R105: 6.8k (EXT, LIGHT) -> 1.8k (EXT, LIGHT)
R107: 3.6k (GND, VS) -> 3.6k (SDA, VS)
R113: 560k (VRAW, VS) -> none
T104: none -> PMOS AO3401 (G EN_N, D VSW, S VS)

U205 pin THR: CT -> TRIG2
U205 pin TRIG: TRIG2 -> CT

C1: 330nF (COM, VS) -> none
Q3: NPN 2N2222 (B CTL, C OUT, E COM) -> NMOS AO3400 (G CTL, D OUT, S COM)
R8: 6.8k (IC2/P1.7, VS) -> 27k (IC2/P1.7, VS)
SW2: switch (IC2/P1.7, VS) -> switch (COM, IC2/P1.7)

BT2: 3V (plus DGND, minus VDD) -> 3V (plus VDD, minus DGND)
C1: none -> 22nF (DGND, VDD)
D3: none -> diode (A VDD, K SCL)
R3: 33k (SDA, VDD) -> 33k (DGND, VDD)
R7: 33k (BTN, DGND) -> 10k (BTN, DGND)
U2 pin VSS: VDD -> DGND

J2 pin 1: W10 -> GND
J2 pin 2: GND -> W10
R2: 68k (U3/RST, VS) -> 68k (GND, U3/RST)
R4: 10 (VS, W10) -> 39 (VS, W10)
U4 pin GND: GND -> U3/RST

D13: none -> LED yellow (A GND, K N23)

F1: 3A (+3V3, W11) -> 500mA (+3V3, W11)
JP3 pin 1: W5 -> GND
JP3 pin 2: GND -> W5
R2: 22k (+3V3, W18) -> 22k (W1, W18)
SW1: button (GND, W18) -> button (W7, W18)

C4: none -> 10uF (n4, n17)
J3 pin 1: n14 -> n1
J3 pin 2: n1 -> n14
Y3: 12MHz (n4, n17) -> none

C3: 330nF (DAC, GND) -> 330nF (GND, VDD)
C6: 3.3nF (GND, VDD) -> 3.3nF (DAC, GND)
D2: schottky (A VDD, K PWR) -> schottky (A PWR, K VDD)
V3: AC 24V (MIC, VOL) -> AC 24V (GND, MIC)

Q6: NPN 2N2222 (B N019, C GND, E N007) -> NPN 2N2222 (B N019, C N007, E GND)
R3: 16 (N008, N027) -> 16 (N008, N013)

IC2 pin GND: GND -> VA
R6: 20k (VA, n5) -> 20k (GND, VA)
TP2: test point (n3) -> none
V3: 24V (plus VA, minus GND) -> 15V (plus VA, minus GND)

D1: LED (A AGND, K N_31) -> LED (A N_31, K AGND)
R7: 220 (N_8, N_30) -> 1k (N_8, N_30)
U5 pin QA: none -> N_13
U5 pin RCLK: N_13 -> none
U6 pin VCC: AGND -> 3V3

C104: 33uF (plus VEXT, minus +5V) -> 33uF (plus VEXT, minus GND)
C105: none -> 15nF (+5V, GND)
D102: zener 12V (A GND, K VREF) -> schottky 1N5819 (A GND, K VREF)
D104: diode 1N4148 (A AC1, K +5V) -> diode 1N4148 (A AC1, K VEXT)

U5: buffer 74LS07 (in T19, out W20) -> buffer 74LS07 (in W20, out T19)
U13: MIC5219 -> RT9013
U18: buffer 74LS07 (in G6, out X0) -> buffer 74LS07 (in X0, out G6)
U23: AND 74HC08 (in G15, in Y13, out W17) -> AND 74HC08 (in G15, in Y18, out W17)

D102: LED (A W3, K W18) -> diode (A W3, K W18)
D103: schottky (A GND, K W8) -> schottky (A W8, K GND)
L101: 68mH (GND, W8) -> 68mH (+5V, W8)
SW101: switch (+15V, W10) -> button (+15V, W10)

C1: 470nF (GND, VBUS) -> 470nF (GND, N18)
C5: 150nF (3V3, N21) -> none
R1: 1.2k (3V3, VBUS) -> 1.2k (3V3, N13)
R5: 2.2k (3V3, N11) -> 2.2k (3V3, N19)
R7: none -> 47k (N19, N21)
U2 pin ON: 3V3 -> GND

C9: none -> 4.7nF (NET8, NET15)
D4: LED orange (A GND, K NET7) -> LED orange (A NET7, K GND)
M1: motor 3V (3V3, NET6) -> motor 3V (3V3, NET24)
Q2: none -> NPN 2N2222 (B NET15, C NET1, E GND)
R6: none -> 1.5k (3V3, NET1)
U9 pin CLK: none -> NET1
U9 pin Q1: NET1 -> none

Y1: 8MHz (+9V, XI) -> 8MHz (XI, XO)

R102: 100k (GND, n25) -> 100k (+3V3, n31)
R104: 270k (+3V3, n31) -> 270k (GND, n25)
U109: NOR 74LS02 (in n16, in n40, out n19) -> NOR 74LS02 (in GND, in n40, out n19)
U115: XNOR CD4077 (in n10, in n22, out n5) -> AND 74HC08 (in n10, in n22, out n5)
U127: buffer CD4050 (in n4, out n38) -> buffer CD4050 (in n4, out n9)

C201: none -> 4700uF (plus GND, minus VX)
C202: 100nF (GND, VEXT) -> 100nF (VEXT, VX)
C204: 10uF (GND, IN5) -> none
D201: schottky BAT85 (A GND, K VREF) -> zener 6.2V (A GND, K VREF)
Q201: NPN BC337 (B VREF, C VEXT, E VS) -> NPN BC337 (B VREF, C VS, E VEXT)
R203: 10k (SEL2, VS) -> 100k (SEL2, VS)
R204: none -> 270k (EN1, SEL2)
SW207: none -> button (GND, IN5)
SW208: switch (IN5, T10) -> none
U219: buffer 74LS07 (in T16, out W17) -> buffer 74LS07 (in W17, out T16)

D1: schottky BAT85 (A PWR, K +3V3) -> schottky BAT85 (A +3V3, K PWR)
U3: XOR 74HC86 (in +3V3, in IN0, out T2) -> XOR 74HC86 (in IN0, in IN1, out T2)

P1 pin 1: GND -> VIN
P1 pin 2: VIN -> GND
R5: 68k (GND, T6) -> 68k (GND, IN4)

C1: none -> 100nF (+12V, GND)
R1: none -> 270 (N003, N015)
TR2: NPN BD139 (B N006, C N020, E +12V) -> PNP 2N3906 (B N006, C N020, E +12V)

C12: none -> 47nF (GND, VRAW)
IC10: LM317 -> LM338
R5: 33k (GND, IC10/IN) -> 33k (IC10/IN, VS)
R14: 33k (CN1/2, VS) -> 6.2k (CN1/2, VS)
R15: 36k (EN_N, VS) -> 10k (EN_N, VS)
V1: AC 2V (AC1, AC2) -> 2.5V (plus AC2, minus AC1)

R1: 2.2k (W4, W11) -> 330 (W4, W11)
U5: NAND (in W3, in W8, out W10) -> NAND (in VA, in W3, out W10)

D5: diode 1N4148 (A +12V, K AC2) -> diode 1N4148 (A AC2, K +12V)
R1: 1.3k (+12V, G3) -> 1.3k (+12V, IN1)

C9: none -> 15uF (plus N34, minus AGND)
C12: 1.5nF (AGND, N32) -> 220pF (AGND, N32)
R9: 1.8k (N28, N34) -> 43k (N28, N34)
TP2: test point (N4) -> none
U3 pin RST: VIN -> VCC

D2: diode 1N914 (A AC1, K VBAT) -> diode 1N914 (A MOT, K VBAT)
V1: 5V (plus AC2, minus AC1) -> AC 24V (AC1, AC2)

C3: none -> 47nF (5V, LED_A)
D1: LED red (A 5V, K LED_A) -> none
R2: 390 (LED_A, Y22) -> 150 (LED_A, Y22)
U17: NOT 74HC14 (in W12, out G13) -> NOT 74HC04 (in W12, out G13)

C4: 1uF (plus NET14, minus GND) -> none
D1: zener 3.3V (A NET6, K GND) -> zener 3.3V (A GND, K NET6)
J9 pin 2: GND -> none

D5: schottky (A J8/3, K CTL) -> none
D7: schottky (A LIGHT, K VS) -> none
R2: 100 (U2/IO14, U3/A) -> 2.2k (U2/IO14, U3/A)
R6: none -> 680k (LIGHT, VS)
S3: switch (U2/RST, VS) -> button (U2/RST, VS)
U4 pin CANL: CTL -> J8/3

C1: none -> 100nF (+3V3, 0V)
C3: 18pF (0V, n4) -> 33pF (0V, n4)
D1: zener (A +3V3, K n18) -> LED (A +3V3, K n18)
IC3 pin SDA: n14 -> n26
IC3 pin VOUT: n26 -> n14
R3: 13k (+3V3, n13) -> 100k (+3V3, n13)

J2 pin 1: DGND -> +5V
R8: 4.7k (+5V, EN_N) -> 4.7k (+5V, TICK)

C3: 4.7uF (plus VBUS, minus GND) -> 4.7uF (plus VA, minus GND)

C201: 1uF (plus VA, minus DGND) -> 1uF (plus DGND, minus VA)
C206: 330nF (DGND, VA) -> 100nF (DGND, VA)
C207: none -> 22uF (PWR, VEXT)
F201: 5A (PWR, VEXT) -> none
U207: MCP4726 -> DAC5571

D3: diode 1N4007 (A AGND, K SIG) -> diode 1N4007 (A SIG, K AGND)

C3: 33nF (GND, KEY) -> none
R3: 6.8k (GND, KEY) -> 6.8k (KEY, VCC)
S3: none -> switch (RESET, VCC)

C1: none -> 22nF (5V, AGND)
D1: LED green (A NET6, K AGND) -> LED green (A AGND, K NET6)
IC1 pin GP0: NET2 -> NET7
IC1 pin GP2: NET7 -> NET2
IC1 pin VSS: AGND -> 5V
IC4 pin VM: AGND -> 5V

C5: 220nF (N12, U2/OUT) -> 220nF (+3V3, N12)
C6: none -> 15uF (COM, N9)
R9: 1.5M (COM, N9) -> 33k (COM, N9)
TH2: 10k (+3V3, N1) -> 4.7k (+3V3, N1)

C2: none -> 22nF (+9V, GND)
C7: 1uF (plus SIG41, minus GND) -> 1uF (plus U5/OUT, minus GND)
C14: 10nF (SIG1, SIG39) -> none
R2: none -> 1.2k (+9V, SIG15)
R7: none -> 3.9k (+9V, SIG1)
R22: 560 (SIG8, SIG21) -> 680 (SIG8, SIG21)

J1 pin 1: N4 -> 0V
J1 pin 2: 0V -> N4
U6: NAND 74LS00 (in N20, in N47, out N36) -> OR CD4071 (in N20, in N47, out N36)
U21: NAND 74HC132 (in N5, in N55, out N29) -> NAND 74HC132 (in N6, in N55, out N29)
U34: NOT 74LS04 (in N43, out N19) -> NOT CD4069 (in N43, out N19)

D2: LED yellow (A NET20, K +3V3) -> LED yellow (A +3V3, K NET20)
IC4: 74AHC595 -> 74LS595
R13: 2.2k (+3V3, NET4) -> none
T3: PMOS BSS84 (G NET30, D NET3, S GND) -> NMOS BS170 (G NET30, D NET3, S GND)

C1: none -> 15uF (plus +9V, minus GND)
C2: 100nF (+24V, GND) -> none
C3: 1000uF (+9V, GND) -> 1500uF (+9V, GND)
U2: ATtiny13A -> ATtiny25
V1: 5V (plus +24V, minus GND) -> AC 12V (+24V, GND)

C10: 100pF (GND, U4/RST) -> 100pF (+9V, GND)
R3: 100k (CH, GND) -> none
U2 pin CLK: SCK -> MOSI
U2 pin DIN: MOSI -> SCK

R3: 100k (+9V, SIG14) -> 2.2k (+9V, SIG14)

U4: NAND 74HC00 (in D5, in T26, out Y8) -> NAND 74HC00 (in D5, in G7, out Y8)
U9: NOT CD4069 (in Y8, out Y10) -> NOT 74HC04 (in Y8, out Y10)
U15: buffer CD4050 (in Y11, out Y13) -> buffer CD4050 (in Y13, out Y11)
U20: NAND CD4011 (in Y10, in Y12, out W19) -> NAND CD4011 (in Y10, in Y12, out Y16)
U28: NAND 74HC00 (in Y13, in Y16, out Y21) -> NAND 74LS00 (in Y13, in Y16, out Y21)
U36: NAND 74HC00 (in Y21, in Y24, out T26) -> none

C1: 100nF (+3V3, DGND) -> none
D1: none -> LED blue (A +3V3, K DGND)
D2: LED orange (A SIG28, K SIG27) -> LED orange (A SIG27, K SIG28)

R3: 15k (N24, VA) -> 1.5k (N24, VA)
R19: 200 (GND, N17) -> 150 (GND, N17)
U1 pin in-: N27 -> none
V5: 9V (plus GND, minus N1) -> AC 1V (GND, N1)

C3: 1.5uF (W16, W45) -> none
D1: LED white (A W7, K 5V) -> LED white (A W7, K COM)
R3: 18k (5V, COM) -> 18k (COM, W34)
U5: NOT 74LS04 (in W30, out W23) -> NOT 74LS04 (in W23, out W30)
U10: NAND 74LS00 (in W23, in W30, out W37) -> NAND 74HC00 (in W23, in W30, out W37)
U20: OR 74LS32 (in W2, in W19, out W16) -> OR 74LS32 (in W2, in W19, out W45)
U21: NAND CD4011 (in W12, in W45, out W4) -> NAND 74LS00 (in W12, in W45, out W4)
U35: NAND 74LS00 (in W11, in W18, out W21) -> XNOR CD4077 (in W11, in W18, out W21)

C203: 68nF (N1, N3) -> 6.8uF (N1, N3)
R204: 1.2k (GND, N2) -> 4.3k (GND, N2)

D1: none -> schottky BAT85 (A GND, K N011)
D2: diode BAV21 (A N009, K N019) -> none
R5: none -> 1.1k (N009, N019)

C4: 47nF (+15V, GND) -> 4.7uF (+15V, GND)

# # #

* _ABOUT THIS EXERCISE_
The answer must consist of every line from the records above that holds "switch".

* _WRITTEN REPLY_
SW2: switch (IC2/P1.7, VS) -> switch (COM, IC2/P1.7)
SW101: switch (+15V, W10) -> button (+15V, W10)
SW208: switch (IN5, T10) -> none
S3: switch (U2/RST, VS) -> button (U2/RST, VS)
S3: none -> switch (RESET, VCC)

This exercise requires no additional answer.